■ AIM OF THE TASK:
Beginning with the line that holds "red brick J8:K9" and ending with the last line, please repeat the entries exactly and omit the pictures.

☆ ☆ ☆

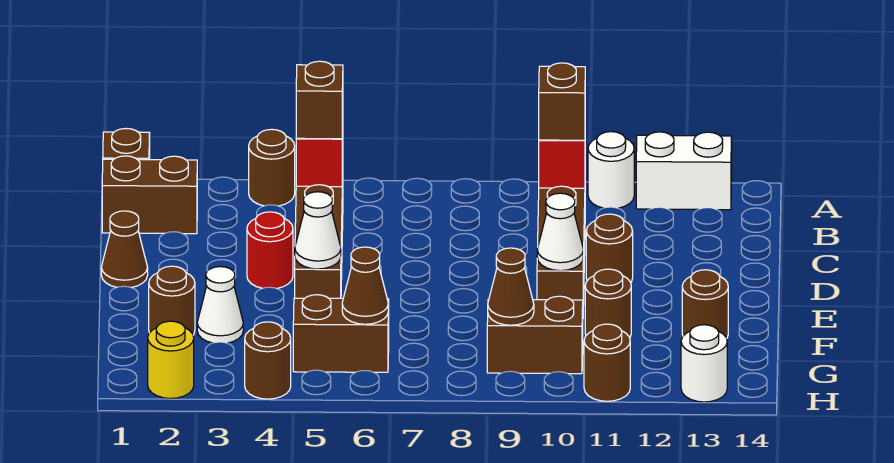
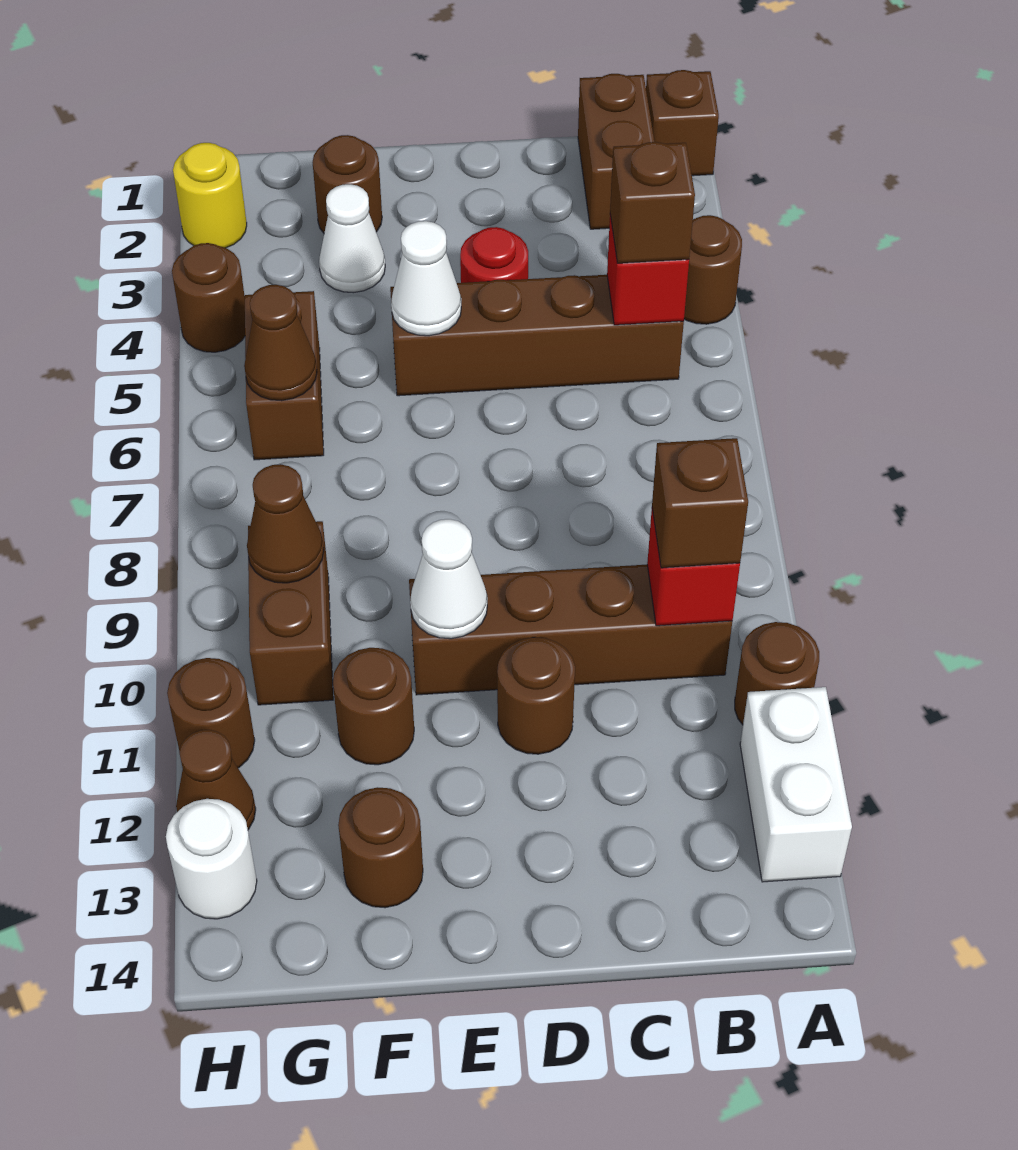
white round brick A11 level 1 -> brown round brick A11 level 1
brown cone D1 level 1 -> brown cone H12 level 1

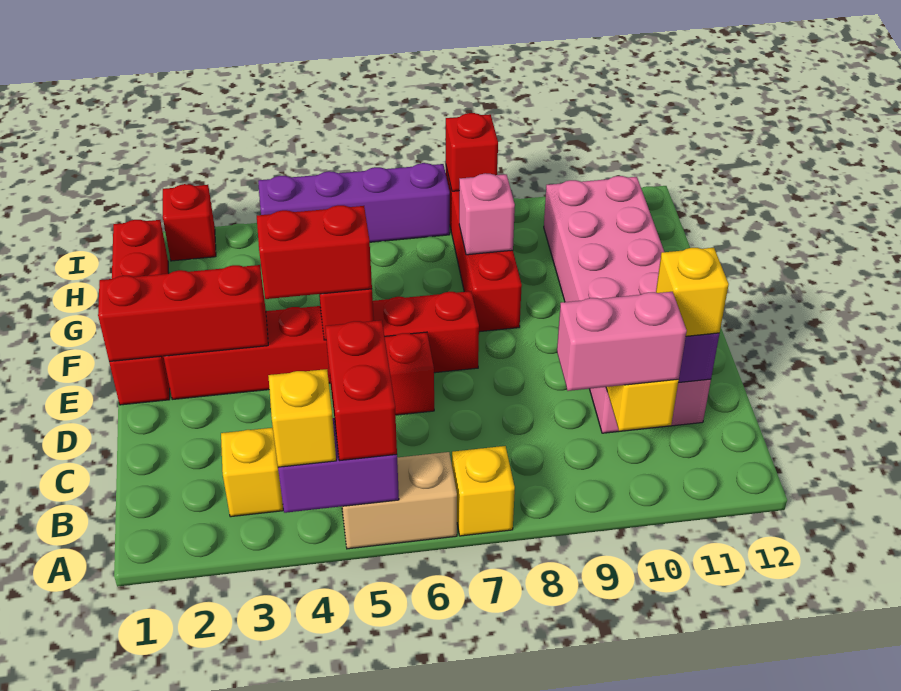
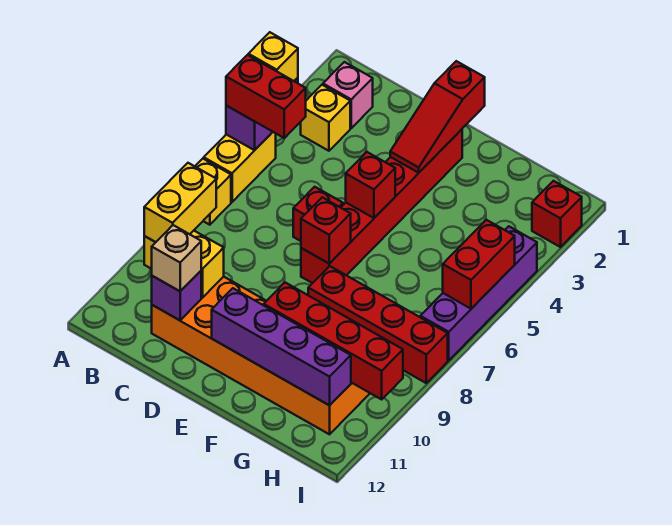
tan brick A5:A6 level 1 -> yellow brick A5:A6 level 1
pink brick B9:B10 level 3 -> yellow brick B9:B10 level 3
pink brick C10:H11 level 1 -> orange brick C10:H11 level 1
yellow brick C11 level 3 -> tan brick C11 level 3
red brick E1:H1 level 1 -> red brick F10:I10 level 2
red brick E1:E3 level 2 -> red slope E1:E3 level 2 top 1
red brick E4:E5 level 3 -> red brick I5:I6 level 2
none -> purple brick E11:H11 level 2
pink brick G8 level 2 -> pink brick B2 level 1
red brick I8 level 2 -> red brick E7 level 2

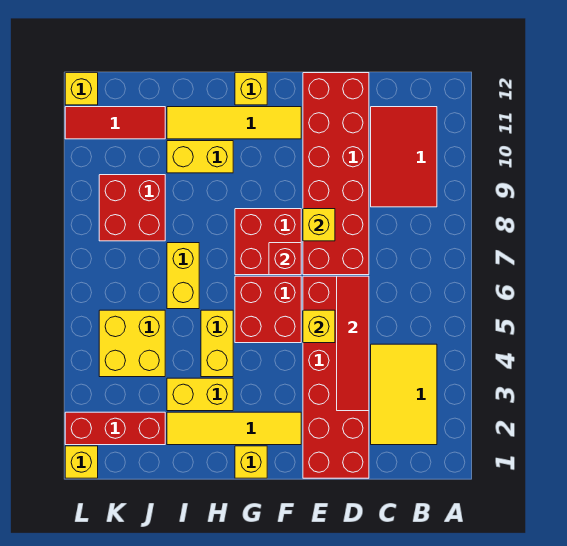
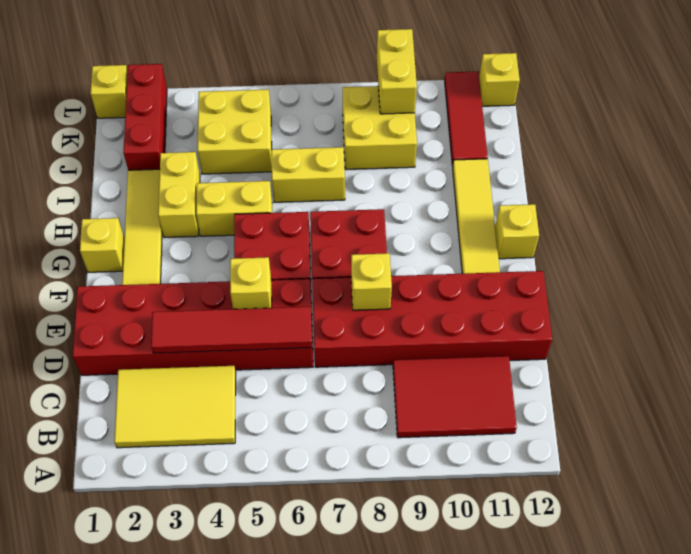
red brick F7 level 2 -> none
yellow brick H10:I10 level 1 -> yellow brick K9:L9 level 2
red brick J8:K9 level 1 -> yellow brick J8:K9 level 1

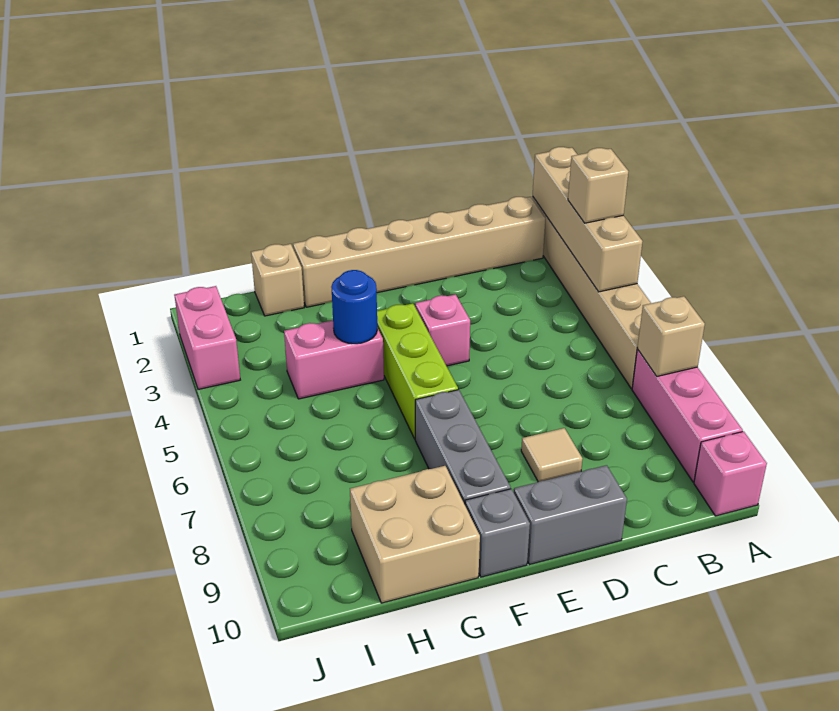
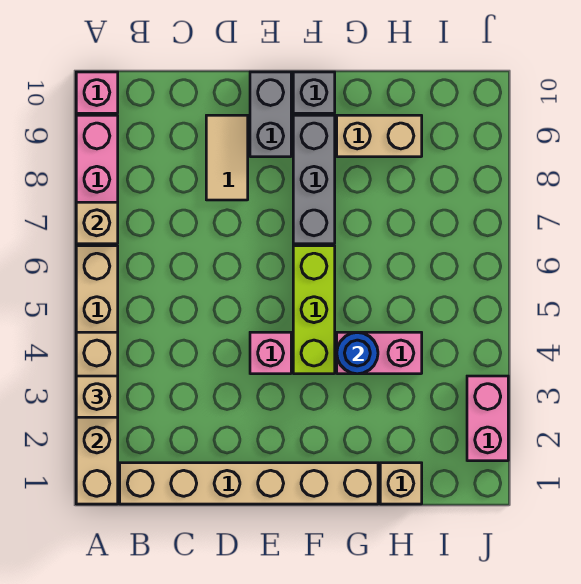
tan tile D8 level 1 -> tan tile D8:D9 level 1
grey brick D10:E10 level 1 -> grey brick E9:E10 level 1
tan brick G9:H10 level 1 -> tan brick G9:H9 level 1

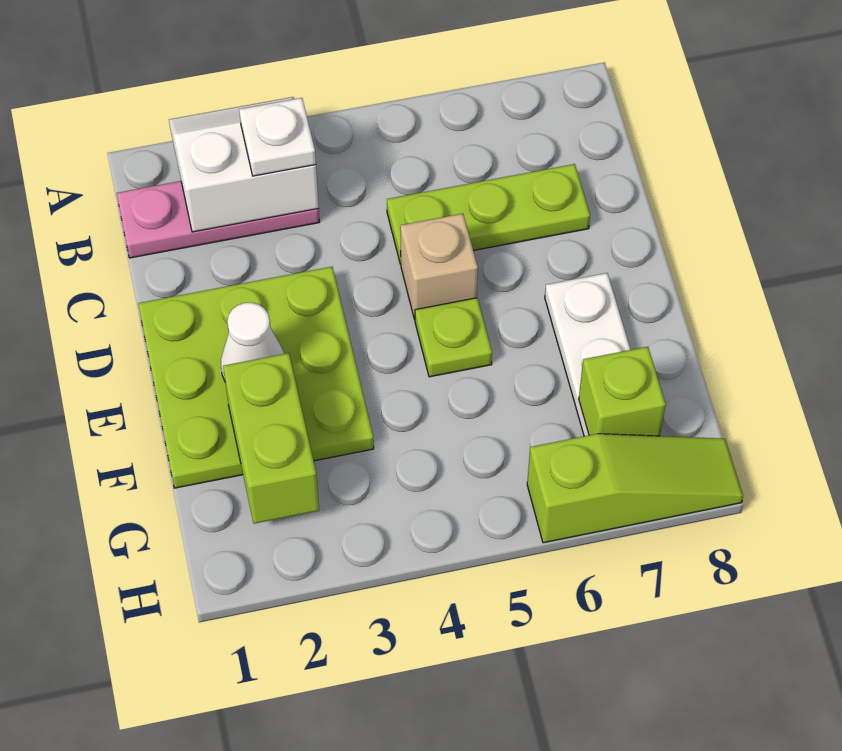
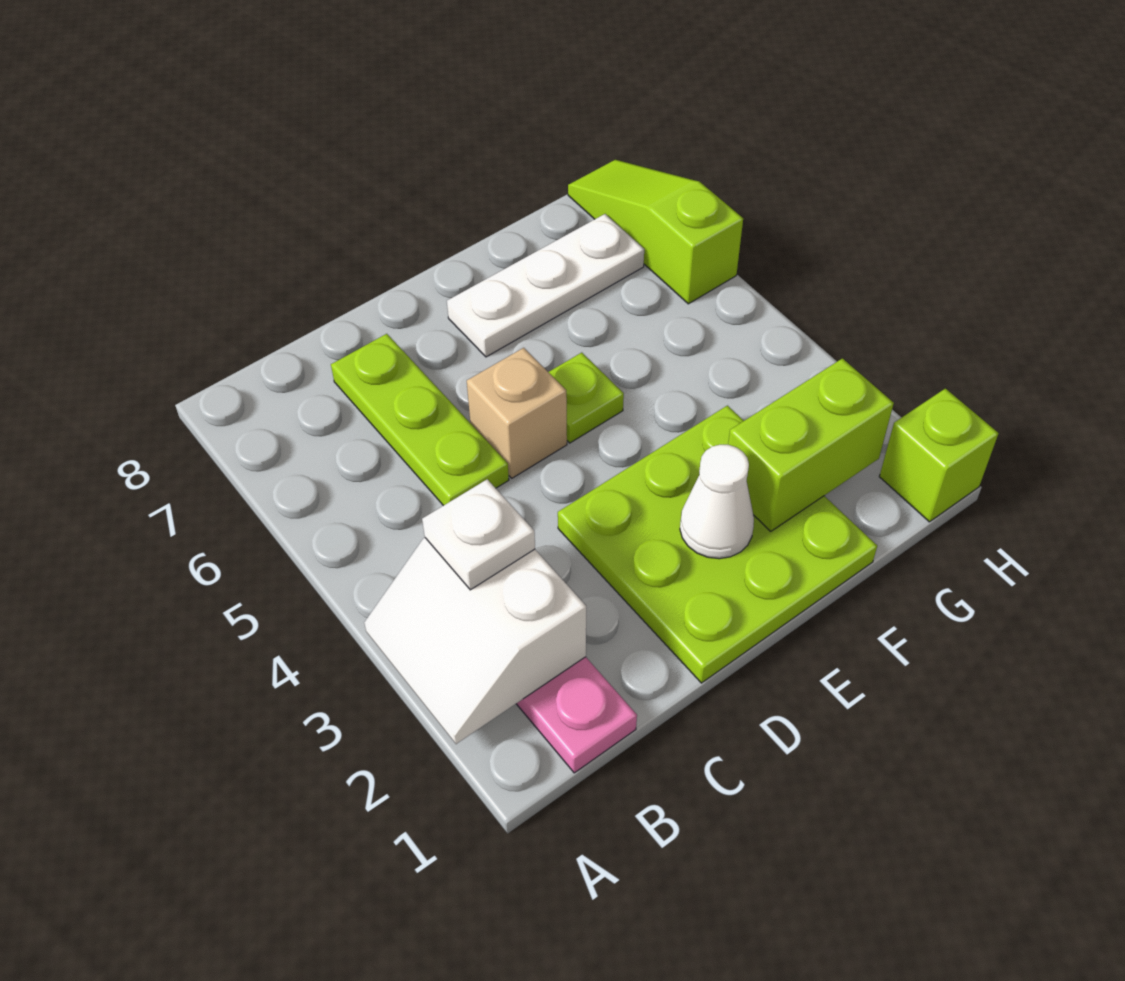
lime brick G7 level 2 -> lime brick H1 level 1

☆ ☆ ☆

■ RESPONSE TO THE TASK:
red brick J8:K9 level 1 -> yellow brick J8:K9 level 1

tan tile D8 level 1 -> tan tile D8:D9 level 1
grey brick D10:E10 level 1 -> grey brick E9:E10 level 1
tan brick G9:H10 level 1 -> tan brick G9:H9 level 1

lime brick G7 level 2 -> lime brick H1 level 1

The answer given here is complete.